→ **TASK**: Lines before the one containing "orange cheese: 6 -> 4" are left out; output the rest of the data exactly, through the final line.
RECORDS TO USE section start
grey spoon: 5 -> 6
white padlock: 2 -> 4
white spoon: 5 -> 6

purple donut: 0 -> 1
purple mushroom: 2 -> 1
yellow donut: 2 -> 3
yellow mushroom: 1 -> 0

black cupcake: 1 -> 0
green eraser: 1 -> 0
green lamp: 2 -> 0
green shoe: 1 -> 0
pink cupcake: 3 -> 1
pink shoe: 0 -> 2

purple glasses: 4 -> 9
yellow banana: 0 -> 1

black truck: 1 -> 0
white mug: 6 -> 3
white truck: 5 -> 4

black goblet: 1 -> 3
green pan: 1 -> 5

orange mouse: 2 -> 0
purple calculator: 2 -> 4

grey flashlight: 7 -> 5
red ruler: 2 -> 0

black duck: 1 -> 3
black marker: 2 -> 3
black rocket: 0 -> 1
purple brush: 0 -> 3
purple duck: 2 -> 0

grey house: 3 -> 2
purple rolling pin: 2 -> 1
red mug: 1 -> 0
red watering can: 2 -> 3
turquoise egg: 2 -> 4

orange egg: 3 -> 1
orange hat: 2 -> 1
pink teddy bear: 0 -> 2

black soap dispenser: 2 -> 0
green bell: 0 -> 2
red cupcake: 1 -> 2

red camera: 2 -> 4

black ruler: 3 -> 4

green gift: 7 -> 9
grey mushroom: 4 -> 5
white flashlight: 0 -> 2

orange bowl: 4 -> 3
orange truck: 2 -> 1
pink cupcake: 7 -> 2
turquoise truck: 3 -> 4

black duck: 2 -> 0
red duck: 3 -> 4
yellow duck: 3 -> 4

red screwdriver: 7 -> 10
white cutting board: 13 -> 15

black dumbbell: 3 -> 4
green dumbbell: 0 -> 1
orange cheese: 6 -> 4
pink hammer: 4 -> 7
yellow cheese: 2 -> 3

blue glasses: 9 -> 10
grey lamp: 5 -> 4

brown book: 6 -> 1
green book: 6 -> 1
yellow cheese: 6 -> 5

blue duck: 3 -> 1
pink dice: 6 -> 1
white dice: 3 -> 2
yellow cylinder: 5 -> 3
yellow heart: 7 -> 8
RECORDS TO USE section end
→ **TASK ANSWER**:
orange cheese: 6 -> 4
pink hammer: 4 -> 7
yellow cheese: 2 -> 3

blue glasses: 9 -> 10
grey lamp: 5 -> 4

brown book: 6 -> 1
green book: 6 -> 1
yellow cheese: 6 -> 5

blue duck: 3 -> 1
pink dice: 6 -> 1
white dice: 3 -> 2
yellow cylinder: 5 -> 3
yellow heart: 7 -> 8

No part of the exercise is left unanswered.